Please repeat exactly the lines below from the one containing "SCALE1 pin DT: D4 -> D10" down to the one containing "RELAY1 pin IN1: D19 -> TX2", both included, and nothing else.

[Items from a data source]
=====

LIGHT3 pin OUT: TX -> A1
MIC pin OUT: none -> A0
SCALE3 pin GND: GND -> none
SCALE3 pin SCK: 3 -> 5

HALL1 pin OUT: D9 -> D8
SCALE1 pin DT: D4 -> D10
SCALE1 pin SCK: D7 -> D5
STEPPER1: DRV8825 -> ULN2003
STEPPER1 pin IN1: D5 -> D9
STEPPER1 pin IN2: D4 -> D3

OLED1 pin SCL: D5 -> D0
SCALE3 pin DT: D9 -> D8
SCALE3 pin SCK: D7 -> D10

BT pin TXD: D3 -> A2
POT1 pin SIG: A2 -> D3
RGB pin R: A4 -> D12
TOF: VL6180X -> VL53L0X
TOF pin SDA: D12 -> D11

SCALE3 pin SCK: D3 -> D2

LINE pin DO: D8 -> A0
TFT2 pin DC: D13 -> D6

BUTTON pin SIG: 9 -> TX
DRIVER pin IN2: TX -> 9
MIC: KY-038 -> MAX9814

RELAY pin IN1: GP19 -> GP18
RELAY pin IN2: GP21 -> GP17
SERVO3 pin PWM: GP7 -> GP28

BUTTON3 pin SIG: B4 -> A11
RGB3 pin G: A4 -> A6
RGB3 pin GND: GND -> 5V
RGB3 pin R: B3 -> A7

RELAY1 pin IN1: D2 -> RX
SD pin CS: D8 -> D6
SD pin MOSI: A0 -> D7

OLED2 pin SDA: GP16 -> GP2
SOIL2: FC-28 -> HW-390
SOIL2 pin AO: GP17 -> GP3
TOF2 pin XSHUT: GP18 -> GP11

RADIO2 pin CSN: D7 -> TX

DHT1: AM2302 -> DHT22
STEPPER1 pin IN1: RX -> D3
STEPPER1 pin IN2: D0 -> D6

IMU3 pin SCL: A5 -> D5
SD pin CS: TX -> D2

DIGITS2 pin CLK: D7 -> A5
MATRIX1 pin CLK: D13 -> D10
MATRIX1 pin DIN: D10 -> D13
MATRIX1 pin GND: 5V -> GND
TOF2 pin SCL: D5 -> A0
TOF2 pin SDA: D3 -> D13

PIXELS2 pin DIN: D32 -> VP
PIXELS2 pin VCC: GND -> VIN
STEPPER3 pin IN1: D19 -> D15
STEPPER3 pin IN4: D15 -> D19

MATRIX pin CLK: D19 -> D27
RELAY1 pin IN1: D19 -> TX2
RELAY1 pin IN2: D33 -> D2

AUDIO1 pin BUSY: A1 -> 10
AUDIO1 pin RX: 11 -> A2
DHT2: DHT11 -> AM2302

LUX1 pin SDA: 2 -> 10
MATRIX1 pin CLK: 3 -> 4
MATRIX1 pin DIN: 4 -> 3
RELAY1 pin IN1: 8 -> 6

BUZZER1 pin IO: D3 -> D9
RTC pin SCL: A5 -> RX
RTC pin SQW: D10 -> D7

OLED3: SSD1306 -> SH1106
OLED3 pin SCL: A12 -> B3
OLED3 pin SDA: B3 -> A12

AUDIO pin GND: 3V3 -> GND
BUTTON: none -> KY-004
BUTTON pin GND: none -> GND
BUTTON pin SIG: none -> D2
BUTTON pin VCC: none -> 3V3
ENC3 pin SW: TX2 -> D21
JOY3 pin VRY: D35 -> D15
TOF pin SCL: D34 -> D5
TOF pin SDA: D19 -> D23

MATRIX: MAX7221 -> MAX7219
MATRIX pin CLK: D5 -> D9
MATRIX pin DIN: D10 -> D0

=====

• _Exercise response_
SCALE1 pin DT: D4 -> D10
SCALE1 pin SCK: D7 -> D5
STEPPER1: DRV8825 -> ULN2003
STEPPER1 pin IN1: D5 -> D9
STEPPER1 pin IN2: D4 -> D3

OLED1 pin SCL: D5 -> D0
SCALE3 pin DT: D9 -> D8
SCALE3 pin SCK: D7 -> D10

BT pin TXD: D3 -> A2
POT1 pin SIG: A2 -> D3
RGB pin R: A4 -> D12
TOF: VL6180X -> VL53L0X
TOF pin SDA: D12 -> D11

SCALE3 pin SCK: D3 -> D2

LINE pin DO: D8 -> A0
TFT2 pin DC: D13 -> D6

BUTTON pin SIG: 9 -> TX
DRIVER pin IN2: TX -> 9
MIC: KY-038 -> MAX9814

RELAY pin IN1: GP19 -> GP18
RELAY pin IN2: GP21 -> GP17
SERVO3 pin PWM: GP7 -> GP28

BUTTON3 pin SIG: B4 -> A11
RGB3 pin G: A4 -> A6
RGB3 pin GND: GND -> 5V
RGB3 pin R: B3 -> A7

RELAY1 pin IN1: D2 -> RX
SD pin CS: D8 -> D6
SD pin MOSI: A0 -> D7

OLED2 pin SDA: GP16 -> GP2
SOIL2: FC-28 -> HW-390
SOIL2 pin AO: GP17 -> GP3
TOF2 pin XSHUT: GP18 -> GP11

RADIO2 pin CSN: D7 -> TX

DHT1: AM2302 -> DHT22
STEPPER1 pin IN1: RX -> D3
STEPPER1 pin IN2: D0 -> D6

IMU3 pin SCL: A5 -> D5
SD pin CS: TX -> D2

DIGITS2 pin CLK: D7 -> A5
MATRIX1 pin CLK: D13 -> D10
MATRIX1 pin DIN: D10 -> D13
MATRIX1 pin GND: 5V -> GND
TOF2 pin SCL: D5 -> A0
TOF2 pin SDA: D3 -> D13

PIXELS2 pin DIN: D32 -> VP
PIXELS2 pin VCC: GND -> VIN
STEPPER3 pin IN1: D19 -> D15
STEPPER3 pin IN4: D15 -> D19

MATRIX pin CLK: D19 -> D27
RELAY1 pin IN1: D19 -> TX2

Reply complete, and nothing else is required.